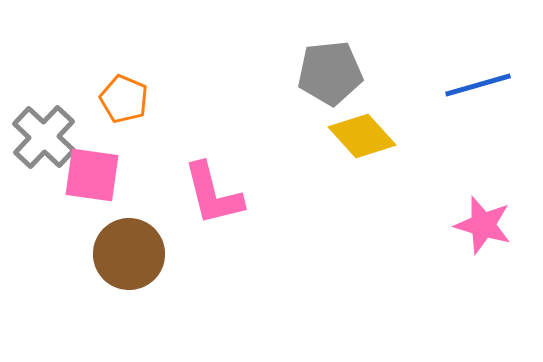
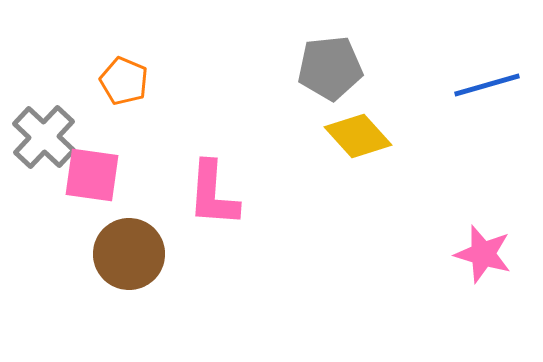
gray pentagon: moved 5 px up
blue line: moved 9 px right
orange pentagon: moved 18 px up
yellow diamond: moved 4 px left
pink L-shape: rotated 18 degrees clockwise
pink star: moved 29 px down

################

→ **REQUIRED WORK**
Transcribe all of the material exactly, leaving out whatever pictures it contains.

→ **YOUR RESPONSE**
gray pentagon: moved 5 px up
blue line: moved 9 px right
orange pentagon: moved 18 px up
yellow diamond: moved 4 px left
pink L-shape: rotated 18 degrees clockwise
pink star: moved 29 px down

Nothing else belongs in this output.